» PROVIDED DATA:
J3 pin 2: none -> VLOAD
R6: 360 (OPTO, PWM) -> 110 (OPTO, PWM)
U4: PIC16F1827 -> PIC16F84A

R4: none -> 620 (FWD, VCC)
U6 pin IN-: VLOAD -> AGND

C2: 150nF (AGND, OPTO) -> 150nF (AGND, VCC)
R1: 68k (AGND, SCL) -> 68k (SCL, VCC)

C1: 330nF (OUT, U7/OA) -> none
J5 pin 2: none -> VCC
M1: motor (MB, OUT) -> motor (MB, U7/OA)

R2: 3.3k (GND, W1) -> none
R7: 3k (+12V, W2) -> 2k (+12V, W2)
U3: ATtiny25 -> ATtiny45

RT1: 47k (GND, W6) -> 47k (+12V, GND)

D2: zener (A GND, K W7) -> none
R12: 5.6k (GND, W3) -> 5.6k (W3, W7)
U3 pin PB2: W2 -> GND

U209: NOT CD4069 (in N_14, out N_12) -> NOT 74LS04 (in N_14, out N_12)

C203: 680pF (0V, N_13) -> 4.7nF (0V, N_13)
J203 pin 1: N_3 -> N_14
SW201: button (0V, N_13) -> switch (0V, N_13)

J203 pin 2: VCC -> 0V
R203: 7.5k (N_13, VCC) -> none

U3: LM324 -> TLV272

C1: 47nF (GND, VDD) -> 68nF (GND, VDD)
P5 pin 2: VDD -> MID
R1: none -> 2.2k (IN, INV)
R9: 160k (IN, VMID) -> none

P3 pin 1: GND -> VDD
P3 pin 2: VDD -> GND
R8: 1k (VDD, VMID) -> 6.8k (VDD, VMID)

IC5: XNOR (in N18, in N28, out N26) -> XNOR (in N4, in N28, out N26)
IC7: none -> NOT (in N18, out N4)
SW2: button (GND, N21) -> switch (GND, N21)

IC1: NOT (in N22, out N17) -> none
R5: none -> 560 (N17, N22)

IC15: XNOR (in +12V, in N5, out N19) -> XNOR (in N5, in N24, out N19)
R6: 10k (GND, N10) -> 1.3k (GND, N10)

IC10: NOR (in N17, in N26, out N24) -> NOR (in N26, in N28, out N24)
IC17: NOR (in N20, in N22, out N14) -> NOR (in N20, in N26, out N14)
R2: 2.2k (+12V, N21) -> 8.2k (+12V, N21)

» GOAL OF THE EXERCISE: Exactly the lines from the one with "R203: 7.5k (N_13, VCC) -> none" through the end of the entries, both included, should be written out, and no others.

» ANSWER SPACE:
R203: 7.5k (N_13, VCC) -> none

U3: LM324 -> TLV272

C1: 47nF (GND, VDD) -> 68nF (GND, VDD)
P5 pin 2: VDD -> MID
R1: none -> 2.2k (IN, INV)
R9: 160k (IN, VMID) -> none

P3 pin 1: GND -> VDD
P3 pin 2: VDD -> GND
R8: 1k (VDD, VMID) -> 6.8k (VDD, VMID)

IC5: XNOR (in N18, in N28, out N26) -> XNOR (in N4, in N28, out N26)
IC7: none -> NOT (in N18, out N4)
SW2: button (GND, N21) -> switch (GND, N21)

IC1: NOT (in N22, out N17) -> none
R5: none -> 560 (N17, N22)

IC15: XNOR (in +12V, in N5, out N19) -> XNOR (in N5, in N24, out N19)
R6: 10k (GND, N10) -> 1.3k (GND, N10)

IC10: NOR (in N17, in N26, out N24) -> NOR (in N26, in N28, out N24)
IC17: NOR (in N20, in N22, out N14) -> NOR (in N20, in N26, out N14)
R2: 2.2k (+12V, N21) -> 8.2k (+12V, N21)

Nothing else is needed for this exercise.